**Your instructions:**
Output the entries in full and verbatim, pictures omitted.

• • • •

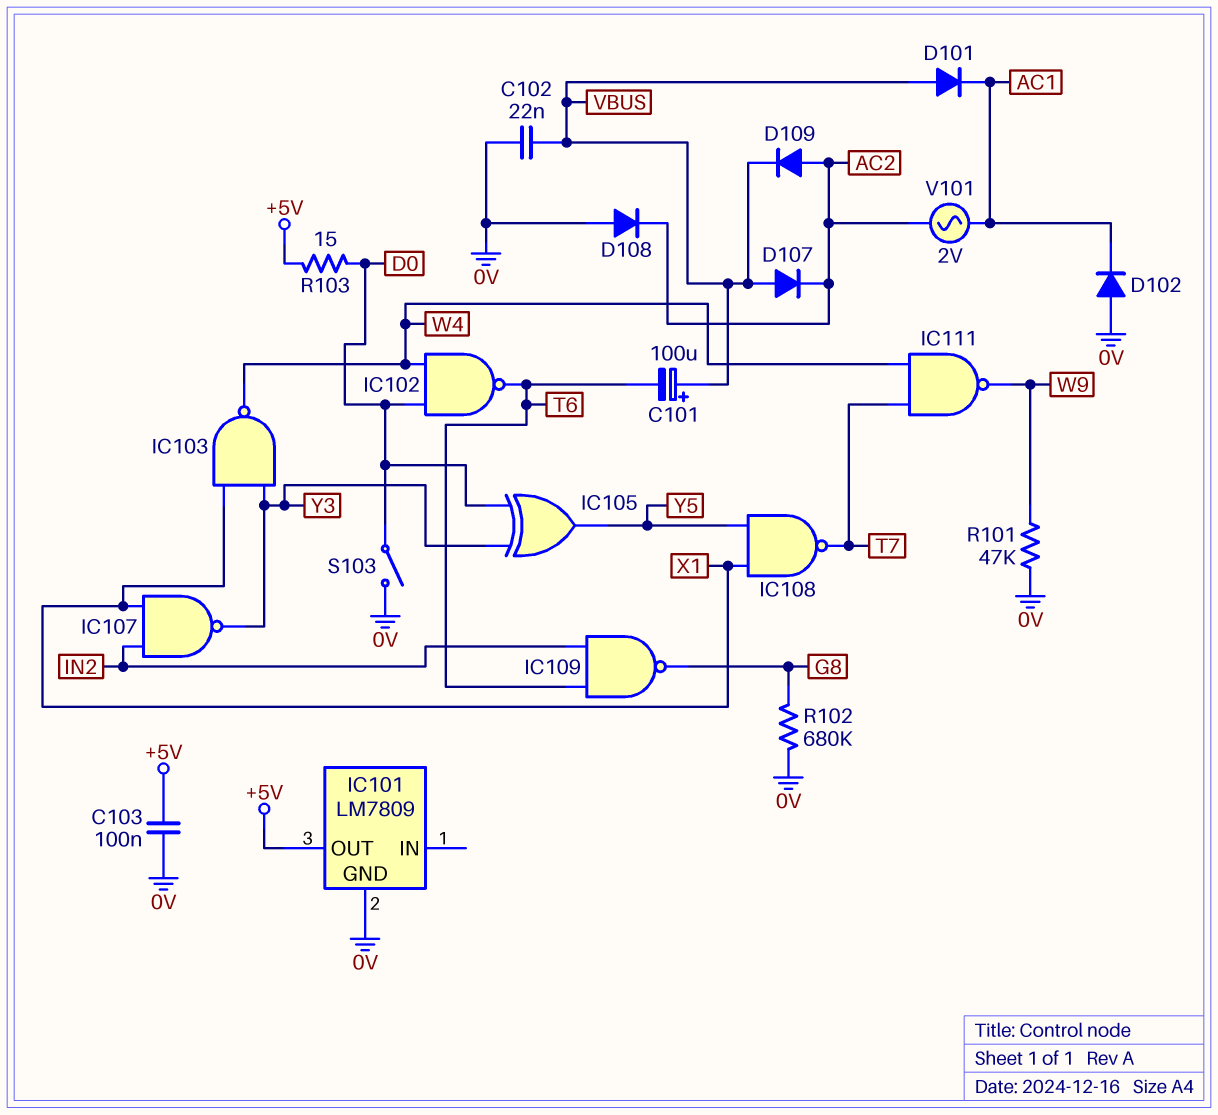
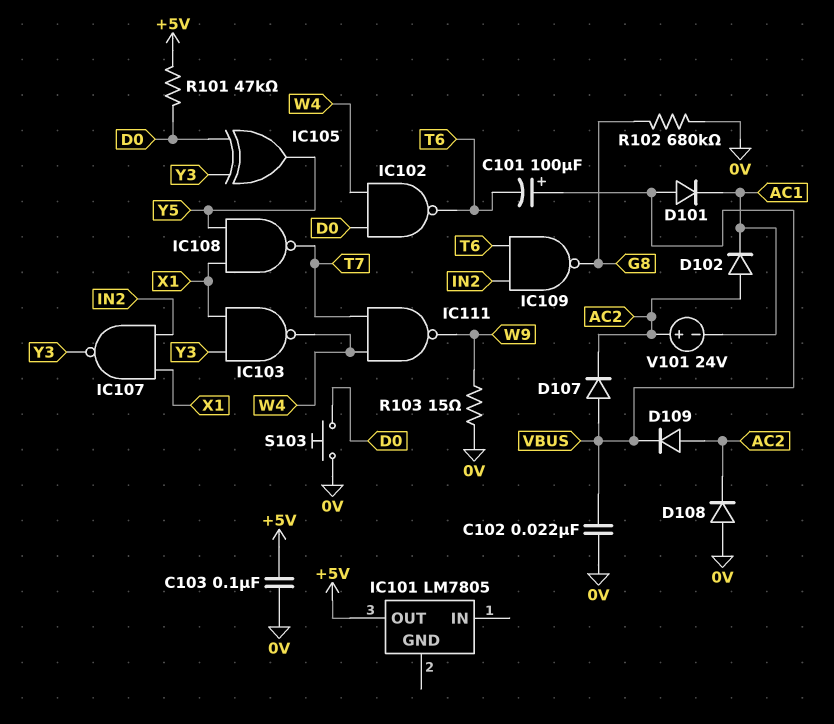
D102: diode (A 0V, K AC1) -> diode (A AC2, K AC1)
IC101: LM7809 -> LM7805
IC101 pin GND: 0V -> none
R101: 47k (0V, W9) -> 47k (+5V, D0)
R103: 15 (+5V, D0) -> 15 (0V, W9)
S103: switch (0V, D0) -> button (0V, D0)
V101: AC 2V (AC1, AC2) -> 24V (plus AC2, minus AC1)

• • • •

**Solution to the problem:**
D102: diode (A 0V, K AC1) -> diode (A AC2, K AC1)
IC101: LM7809 -> LM7805
IC101 pin GND: 0V -> none
R101: 47k (0V, W9) -> 47k (+5V, D0)
R103: 15 (+5V, D0) -> 15 (0V, W9)
S103: switch (0V, D0) -> button (0V, D0)
V101: AC 2V (AC1, AC2) -> 24V (plus AC2, minus AC1)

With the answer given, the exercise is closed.